• **Source information**
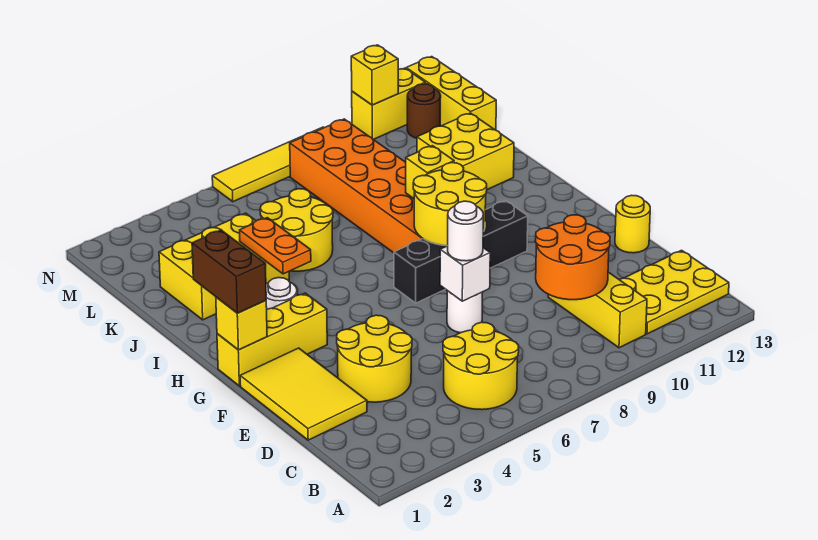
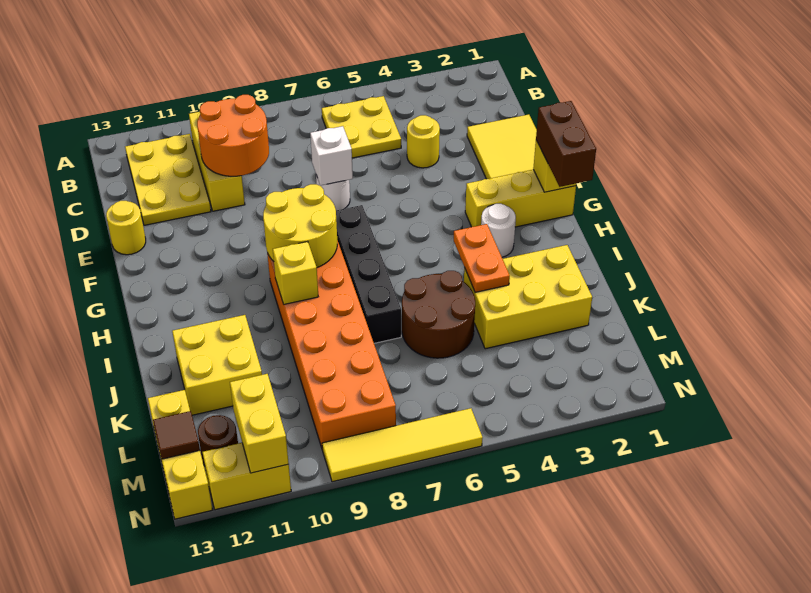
yellow round brick B5:C6 level 1 -> yellow plate B5:C6 level 1
yellow plate B11:C13 level 1 -> yellow plate B11:D12 level 1
yellow round brick D3:E4 level 1 -> yellow round brick D4 level 1
white round brick E7 level 3 -> none
black brick G7:G10 level 1 -> black brick G7:J7 level 1
yellow round brick J5:K6 level 1 -> brown round brick J5:K6 level 1
none -> brown tile M13 level 2
yellow brick N11 level 2 -> yellow brick M11:N11 level 2

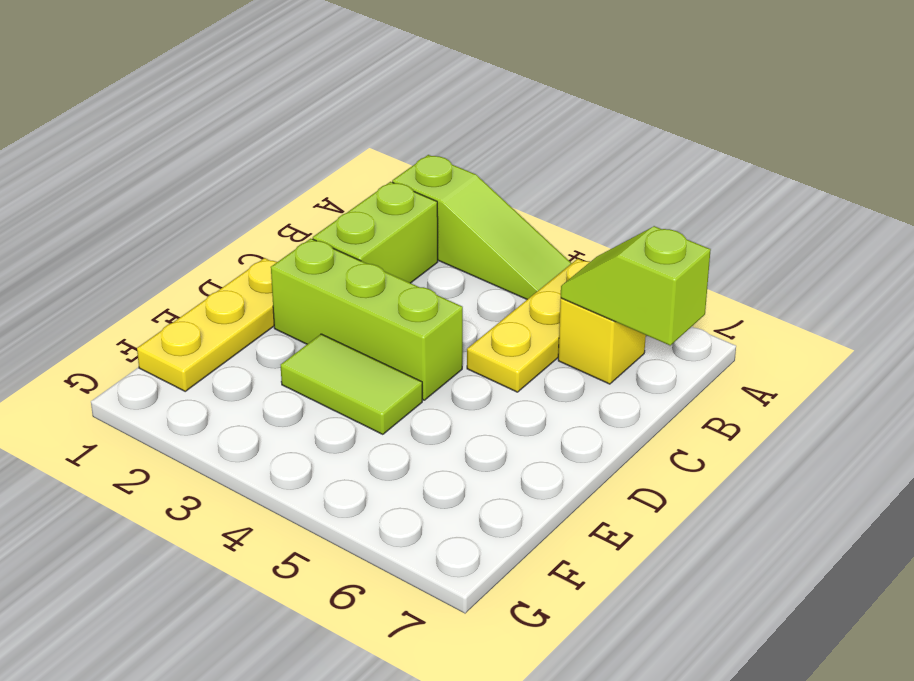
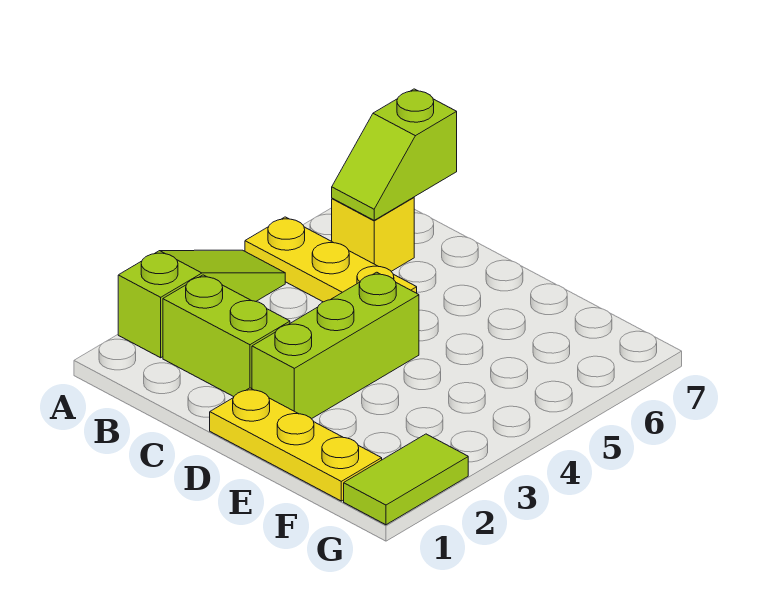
lime tile E3:E4 level 1 -> lime tile G1:G2 level 1

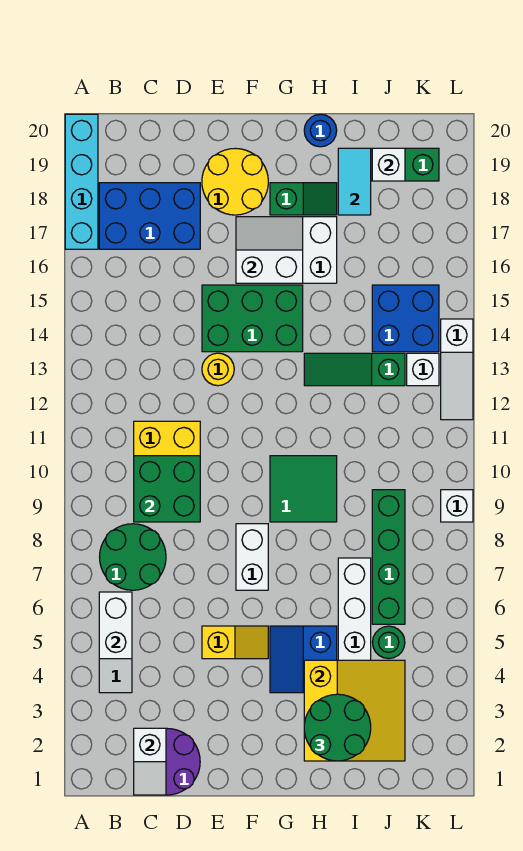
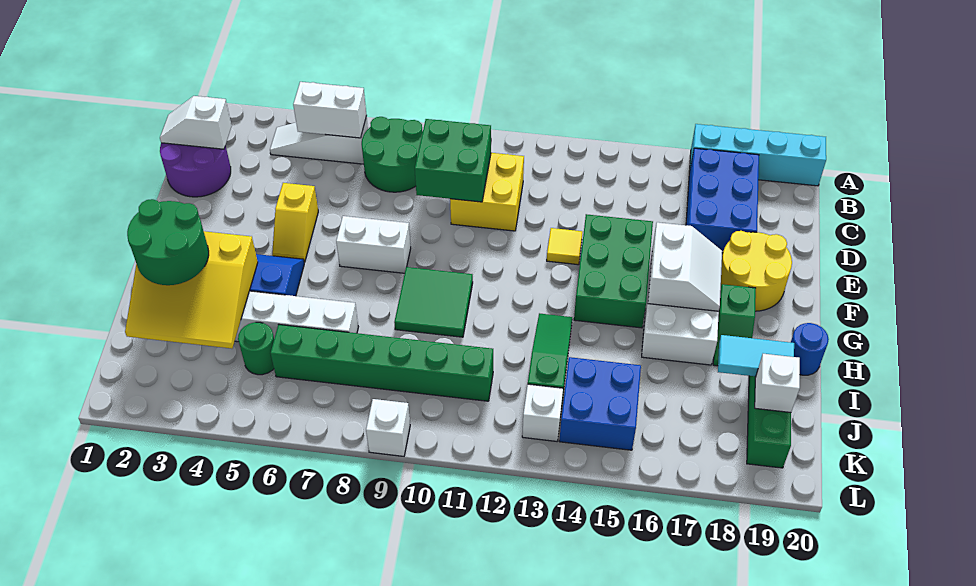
yellow round brick E13 level 1 -> yellow tile E13 level 1
green brick J6:J9 level 1 -> green brick J6:J11 level 1
white slope L12:L14 level 1 top 14 -> none

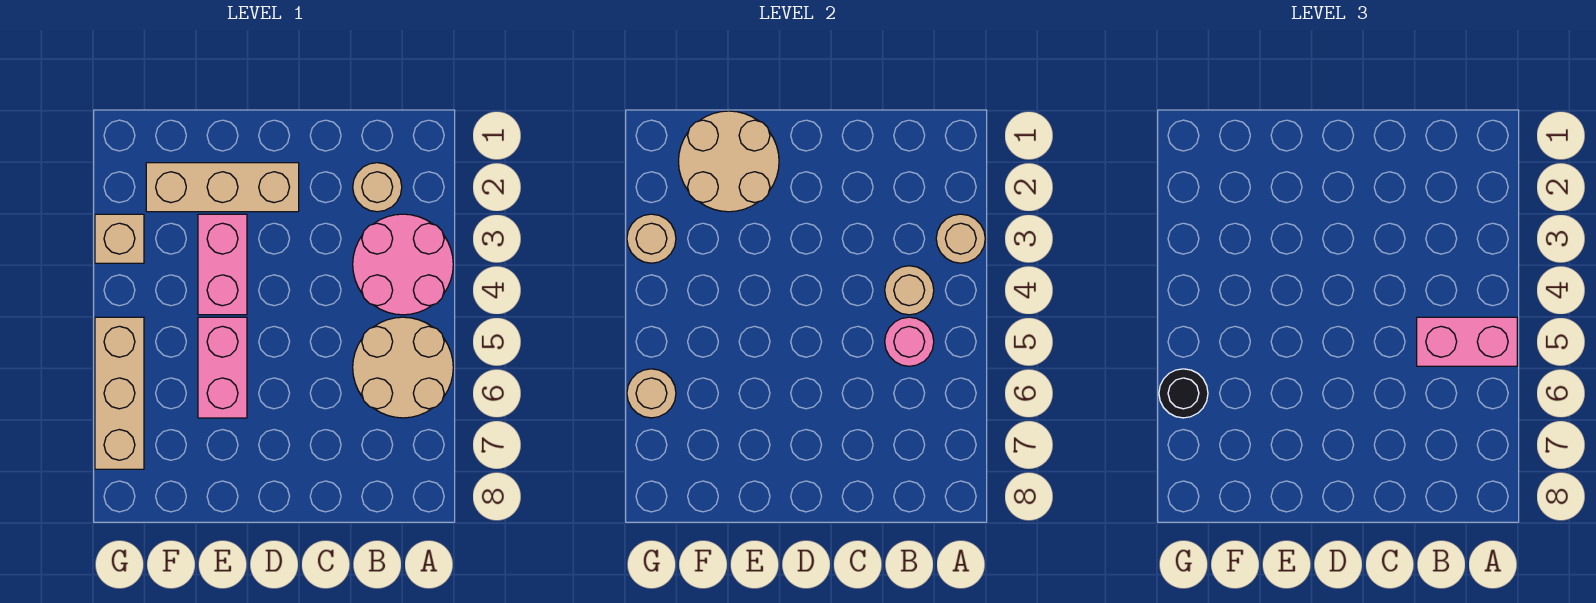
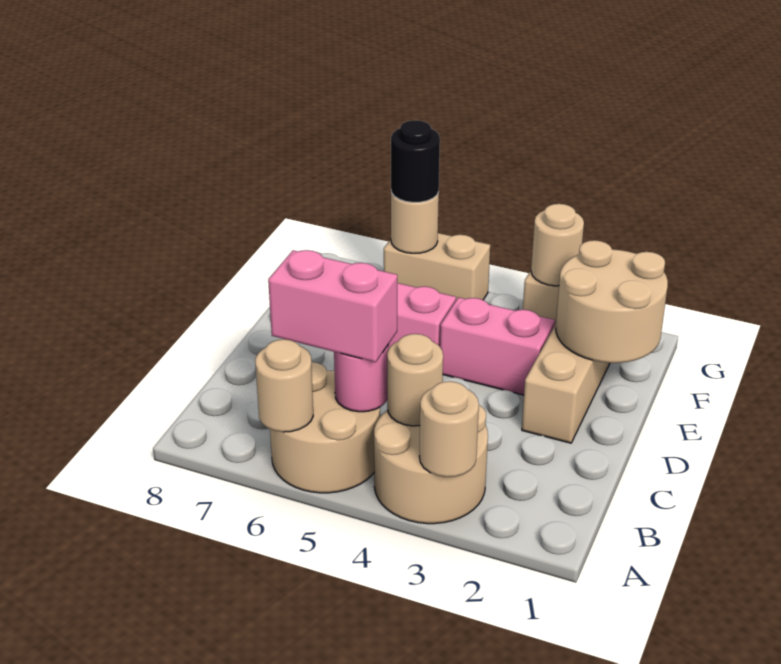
pink round brick A3:B4 level 1 -> tan round brick A3:B4 level 1
pink brick A5:B5 level 3 -> pink brick B5:B6 level 3
tan round brick B2 level 1 -> tan round brick A6 level 2
tan brick G5:G7 level 1 -> tan brick G5:G6 level 1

• **About this task**
Return every line above that contains the word "brown".

• **Result of this task**
yellow round brick J5:K6 level 1 -> brown round brick J5:K6 level 1
none -> brown tile M13 level 2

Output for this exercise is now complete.